• **Aim of the exercise**
All lines from the start of the listing below through the line containing "TP4: none -> test point (AGND)" are to be written out again exactly, and no others.

[[ Data provided, beginning ]]

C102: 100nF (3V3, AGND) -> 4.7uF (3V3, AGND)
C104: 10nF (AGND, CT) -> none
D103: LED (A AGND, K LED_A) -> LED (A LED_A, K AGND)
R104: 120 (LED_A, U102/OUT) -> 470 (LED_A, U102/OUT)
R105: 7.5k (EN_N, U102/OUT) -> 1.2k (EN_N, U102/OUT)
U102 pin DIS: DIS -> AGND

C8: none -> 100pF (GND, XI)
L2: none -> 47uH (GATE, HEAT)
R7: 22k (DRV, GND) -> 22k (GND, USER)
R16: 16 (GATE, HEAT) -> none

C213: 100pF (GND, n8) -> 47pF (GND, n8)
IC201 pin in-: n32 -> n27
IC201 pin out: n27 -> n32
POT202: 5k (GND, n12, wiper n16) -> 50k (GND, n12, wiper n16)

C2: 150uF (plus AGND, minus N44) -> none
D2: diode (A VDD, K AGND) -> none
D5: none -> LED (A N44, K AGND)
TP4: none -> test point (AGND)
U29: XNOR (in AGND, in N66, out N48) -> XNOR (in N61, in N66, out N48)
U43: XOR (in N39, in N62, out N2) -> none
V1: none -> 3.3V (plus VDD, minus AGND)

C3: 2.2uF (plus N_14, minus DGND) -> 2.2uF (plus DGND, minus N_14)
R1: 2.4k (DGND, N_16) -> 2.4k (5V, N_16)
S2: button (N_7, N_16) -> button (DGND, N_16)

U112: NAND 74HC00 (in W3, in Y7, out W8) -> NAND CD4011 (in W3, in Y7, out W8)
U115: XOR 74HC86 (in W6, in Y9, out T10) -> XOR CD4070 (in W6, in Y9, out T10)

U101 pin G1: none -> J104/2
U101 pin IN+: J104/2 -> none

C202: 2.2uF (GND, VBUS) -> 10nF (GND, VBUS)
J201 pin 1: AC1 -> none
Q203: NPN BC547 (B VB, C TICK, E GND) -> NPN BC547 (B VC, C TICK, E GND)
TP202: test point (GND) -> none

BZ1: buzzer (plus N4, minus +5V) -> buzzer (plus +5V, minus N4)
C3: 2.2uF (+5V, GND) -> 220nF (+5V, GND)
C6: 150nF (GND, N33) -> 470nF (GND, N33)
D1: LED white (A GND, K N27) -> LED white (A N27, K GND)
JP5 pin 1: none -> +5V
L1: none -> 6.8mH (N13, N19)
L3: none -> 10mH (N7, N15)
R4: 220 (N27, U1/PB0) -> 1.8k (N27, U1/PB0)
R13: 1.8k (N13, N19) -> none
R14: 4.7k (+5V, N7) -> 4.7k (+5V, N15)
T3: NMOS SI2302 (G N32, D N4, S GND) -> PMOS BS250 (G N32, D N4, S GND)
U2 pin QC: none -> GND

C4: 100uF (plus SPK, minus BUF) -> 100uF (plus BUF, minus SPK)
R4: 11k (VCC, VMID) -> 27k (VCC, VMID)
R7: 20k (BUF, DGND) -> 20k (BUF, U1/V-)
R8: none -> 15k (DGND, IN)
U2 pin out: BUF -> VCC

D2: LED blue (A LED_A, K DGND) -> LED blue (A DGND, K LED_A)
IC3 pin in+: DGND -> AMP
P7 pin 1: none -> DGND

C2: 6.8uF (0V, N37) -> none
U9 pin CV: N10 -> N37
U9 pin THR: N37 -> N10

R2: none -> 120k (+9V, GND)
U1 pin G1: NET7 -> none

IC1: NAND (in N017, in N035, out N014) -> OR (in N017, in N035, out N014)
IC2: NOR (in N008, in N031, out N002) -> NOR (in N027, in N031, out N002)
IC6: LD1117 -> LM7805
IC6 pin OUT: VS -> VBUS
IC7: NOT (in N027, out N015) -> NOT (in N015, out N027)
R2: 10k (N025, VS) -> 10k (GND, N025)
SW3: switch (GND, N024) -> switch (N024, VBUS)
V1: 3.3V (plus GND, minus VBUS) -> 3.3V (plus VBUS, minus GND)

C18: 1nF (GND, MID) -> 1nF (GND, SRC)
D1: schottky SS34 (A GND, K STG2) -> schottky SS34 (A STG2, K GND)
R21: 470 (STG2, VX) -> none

[[ Data provided, end ]]

• **Response**
C102: 100nF (3V3, AGND) -> 4.7uF (3V3, AGND)
C104: 10nF (AGND, CT) -> none
D103: LED (A AGND, K LED_A) -> LED (A LED_A, K AGND)
R104: 120 (LED_A, U102/OUT) -> 470 (LED_A, U102/OUT)
R105: 7.5k (EN_N, U102/OUT) -> 1.2k (EN_N, U102/OUT)
U102 pin DIS: DIS -> AGND

C8: none -> 100pF (GND, XI)
L2: none -> 47uH (GATE, HEAT)
R7: 22k (DRV, GND) -> 22k (GND, USER)
R16: 16 (GATE, HEAT) -> none

C213: 100pF (GND, n8) -> 47pF (GND, n8)
IC201 pin in-: n32 -> n27
IC201 pin out: n27 -> n32
POT202: 5k (GND, n12, wiper n16) -> 50k (GND, n12, wiper n16)

C2: 150uF (plus AGND, minus N44) -> none
D2: diode (A VDD, K AGND) -> none
D5: none -> LED (A N44, K AGND)
TP4: none -> test point (AGND)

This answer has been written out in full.